§ GOAL:
Rewrite the stretch from the start of the entries through the line containing "pyautogui.click(x=244, y=819)", replacing "screenshot" with "screen capture" and leaving everything else unchanged.

§ Data listing:
========

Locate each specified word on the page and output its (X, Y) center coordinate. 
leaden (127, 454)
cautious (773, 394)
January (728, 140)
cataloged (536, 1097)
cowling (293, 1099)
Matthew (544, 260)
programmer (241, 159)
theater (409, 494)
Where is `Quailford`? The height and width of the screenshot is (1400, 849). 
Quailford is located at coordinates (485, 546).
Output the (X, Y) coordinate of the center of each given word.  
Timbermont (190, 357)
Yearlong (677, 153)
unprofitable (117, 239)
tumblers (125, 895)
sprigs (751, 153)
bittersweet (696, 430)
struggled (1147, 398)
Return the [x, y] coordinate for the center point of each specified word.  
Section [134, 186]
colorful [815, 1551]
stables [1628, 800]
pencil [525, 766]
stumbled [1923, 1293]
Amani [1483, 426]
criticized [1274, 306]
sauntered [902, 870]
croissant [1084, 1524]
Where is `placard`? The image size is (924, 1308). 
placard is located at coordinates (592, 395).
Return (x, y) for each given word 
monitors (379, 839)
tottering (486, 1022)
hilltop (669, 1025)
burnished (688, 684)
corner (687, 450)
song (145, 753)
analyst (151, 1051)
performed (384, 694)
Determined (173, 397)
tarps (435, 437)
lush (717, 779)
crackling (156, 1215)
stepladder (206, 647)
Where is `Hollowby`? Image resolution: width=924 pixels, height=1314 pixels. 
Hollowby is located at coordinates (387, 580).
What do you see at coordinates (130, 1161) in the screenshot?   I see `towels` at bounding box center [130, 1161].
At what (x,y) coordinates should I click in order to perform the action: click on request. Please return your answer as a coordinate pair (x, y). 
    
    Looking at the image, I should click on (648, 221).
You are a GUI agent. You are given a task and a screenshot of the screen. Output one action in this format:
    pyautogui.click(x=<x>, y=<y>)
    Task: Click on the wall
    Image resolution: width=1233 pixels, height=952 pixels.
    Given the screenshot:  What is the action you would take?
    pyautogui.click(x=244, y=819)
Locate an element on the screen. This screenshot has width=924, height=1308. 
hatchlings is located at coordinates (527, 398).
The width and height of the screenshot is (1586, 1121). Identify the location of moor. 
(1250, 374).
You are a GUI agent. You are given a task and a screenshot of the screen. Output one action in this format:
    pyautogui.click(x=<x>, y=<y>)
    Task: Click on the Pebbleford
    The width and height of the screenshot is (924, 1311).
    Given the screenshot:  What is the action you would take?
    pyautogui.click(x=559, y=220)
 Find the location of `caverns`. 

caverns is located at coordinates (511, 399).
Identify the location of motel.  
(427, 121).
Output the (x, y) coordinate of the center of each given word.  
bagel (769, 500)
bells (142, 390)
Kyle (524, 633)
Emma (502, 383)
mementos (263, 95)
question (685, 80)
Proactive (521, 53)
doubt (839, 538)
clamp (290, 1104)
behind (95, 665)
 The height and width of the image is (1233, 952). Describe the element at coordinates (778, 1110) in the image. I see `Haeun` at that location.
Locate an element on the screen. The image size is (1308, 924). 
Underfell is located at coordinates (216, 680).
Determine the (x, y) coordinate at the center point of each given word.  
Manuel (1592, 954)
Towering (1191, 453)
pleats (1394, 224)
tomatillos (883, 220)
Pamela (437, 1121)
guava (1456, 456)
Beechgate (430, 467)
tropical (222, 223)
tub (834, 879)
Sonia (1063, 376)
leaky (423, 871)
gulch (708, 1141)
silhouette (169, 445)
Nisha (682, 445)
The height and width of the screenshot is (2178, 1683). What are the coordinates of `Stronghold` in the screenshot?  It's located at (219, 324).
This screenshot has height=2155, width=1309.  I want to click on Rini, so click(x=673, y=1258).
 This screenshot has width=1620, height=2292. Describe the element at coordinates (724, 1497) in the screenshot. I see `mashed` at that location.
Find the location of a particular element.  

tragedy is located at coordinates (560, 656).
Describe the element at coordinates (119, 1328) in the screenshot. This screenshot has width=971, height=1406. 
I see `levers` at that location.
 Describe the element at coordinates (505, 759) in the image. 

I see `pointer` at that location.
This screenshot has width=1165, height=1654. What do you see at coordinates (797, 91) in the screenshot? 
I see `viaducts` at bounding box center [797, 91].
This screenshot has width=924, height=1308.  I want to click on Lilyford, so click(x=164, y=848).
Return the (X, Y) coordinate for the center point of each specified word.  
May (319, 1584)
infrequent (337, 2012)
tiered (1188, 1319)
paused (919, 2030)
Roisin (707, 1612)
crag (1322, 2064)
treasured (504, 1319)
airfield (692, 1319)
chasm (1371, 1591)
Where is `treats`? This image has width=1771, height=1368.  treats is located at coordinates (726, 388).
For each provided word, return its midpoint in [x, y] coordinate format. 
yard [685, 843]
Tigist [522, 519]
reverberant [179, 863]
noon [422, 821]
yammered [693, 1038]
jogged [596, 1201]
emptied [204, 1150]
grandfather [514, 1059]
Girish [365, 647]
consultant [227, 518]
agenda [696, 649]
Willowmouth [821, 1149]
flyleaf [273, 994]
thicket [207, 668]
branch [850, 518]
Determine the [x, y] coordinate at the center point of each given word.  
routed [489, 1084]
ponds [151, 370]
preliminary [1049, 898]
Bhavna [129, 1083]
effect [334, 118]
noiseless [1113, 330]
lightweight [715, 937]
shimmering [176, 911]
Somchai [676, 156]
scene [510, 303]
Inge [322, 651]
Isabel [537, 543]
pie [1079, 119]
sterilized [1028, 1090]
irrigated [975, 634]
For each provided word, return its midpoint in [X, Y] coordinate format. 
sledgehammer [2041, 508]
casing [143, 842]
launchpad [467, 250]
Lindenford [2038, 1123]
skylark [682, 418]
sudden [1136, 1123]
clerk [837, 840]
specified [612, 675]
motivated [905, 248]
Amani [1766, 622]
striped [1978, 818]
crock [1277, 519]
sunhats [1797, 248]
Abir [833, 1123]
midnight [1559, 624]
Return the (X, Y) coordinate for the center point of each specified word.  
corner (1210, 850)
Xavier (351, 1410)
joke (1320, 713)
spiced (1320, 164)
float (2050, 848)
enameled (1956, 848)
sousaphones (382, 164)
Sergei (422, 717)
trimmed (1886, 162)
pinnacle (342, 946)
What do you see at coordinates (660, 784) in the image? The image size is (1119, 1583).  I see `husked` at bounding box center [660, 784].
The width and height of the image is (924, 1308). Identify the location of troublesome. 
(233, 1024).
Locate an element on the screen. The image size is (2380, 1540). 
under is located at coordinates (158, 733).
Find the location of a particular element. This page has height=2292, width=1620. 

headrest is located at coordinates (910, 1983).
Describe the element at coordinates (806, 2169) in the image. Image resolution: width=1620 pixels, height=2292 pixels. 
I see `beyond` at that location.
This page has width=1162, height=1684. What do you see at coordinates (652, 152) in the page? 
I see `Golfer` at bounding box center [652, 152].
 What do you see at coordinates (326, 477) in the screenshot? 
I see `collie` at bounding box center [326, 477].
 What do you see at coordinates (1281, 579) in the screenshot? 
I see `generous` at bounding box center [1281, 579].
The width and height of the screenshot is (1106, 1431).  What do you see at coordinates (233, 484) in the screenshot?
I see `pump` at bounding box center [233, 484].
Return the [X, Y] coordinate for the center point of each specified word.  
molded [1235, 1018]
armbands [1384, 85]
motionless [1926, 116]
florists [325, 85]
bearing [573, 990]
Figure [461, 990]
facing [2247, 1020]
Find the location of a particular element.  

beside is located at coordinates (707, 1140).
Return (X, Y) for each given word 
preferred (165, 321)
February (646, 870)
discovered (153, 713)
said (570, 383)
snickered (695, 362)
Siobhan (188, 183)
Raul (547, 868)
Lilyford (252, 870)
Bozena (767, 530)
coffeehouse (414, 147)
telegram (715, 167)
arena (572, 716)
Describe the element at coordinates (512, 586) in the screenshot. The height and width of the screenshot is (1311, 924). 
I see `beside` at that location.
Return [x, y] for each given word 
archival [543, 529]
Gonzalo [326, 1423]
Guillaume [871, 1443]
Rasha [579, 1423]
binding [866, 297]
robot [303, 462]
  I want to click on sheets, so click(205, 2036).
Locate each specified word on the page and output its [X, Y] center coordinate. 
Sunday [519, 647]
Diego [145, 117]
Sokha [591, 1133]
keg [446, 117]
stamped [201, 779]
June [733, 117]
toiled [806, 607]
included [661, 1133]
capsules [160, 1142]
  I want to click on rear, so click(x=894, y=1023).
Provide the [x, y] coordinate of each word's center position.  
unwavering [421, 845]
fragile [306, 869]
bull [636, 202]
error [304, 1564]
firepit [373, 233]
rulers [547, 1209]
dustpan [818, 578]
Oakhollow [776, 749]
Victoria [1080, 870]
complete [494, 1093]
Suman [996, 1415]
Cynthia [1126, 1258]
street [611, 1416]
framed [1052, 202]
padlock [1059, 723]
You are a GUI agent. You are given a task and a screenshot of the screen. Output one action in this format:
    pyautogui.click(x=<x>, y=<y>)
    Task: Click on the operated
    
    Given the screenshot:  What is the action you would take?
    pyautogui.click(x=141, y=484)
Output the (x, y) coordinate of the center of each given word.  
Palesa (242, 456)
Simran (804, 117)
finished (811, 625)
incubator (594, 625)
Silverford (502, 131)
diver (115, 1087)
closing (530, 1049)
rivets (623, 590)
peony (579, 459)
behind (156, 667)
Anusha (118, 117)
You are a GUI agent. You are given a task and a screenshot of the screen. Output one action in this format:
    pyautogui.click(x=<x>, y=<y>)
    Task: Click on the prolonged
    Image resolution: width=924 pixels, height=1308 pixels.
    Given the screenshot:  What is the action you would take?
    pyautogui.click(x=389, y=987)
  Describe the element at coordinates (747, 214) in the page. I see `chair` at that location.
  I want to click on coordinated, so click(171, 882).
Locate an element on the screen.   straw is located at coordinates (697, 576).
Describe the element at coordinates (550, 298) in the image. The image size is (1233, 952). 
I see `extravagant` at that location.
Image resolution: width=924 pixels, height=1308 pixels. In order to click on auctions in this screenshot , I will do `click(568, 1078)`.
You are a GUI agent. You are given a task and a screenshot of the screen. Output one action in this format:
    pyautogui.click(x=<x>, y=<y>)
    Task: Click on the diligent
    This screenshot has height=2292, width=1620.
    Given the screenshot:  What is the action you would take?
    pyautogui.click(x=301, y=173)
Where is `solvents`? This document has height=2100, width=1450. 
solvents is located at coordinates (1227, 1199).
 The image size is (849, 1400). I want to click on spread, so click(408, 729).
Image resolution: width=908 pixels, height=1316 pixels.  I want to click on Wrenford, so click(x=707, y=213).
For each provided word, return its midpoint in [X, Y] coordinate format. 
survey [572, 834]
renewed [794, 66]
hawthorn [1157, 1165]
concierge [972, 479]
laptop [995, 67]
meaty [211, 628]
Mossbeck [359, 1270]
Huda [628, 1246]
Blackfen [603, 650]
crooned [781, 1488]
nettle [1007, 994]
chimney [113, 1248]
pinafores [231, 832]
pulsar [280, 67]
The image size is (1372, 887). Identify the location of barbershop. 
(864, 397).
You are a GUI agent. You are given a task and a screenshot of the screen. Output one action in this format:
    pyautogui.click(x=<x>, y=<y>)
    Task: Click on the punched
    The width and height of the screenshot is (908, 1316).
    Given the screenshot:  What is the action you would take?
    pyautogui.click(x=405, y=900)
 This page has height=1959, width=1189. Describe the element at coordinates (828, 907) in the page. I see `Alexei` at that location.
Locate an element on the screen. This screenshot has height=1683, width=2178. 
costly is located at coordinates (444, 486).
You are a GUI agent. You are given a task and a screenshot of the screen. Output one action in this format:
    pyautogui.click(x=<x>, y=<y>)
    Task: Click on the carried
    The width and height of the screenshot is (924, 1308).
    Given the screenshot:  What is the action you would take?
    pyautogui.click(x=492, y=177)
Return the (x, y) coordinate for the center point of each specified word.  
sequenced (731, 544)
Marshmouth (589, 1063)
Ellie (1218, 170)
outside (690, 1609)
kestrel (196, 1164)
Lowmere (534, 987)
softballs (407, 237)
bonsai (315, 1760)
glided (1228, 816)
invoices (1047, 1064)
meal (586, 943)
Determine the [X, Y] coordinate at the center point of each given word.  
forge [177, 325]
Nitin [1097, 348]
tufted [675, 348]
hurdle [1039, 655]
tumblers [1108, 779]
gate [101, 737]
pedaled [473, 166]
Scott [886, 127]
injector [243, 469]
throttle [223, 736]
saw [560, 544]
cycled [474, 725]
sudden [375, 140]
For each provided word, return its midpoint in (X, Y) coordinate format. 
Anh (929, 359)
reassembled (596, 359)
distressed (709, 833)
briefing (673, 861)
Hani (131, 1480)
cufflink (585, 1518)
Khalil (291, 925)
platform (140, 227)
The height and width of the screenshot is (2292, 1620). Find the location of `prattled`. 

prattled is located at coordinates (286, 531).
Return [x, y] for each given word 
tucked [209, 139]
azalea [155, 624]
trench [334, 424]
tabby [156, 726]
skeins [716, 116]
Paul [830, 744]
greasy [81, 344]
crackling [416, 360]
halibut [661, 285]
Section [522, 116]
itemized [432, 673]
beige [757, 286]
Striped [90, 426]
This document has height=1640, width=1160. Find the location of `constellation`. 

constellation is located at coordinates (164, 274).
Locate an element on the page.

========

§ THE RESULT:
Locate each specified word on the page and output its (X, Y) center coordinate. 
leaden (127, 454)
cautious (773, 394)
January (728, 140)
cataloged (536, 1097)
cowling (293, 1099)
Matthew (544, 260)
programmer (241, 159)
theater (409, 494)
Where is `Quailford`? The height and width of the screen capture is (1400, 849). 
Quailford is located at coordinates (485, 546).
Output the (X, Y) coordinate of the center of each given word.  
Timbermont (190, 357)
Yearlong (677, 153)
unprofitable (117, 239)
tumblers (125, 895)
sprigs (751, 153)
bittersweet (696, 430)
struggled (1147, 398)
Return the [x, y] coordinate for the center point of each specified word.  
Section [134, 186]
colorful [815, 1551]
stables [1628, 800]
pencil [525, 766]
stumbled [1923, 1293]
Amani [1483, 426]
criticized [1274, 306]
sauntered [902, 870]
croissant [1084, 1524]
Where is `placard`? The image size is (924, 1308). 
placard is located at coordinates (592, 395).
Return (x, y) for each given word 
monitors (379, 839)
tottering (486, 1022)
hilltop (669, 1025)
burnished (688, 684)
corner (687, 450)
song (145, 753)
analyst (151, 1051)
performed (384, 694)
Determined (173, 397)
tarps (435, 437)
lush (717, 779)
crackling (156, 1215)
stepladder (206, 647)
Where is `Hollowby`? Image resolution: width=924 pixels, height=1314 pixels. 
Hollowby is located at coordinates (387, 580).
What do you see at coordinates (130, 1161) in the screen capture?   I see `towels` at bounding box center [130, 1161].
At what (x,y) coordinates should I click in order to perform the action: click on request. Please return your answer as a coordinate pair (x, y). 
    
    Looking at the image, I should click on (648, 221).
You are a GUI agent. You are given a task and a screen capture of the screen. Output one action in this format:
    pyautogui.click(x=<x>, y=<y>)
    Task: Click on the wall
    Image resolution: width=1233 pixels, height=952 pixels.
    Given the screen capture:  What is the action you would take?
    pyautogui.click(x=244, y=819)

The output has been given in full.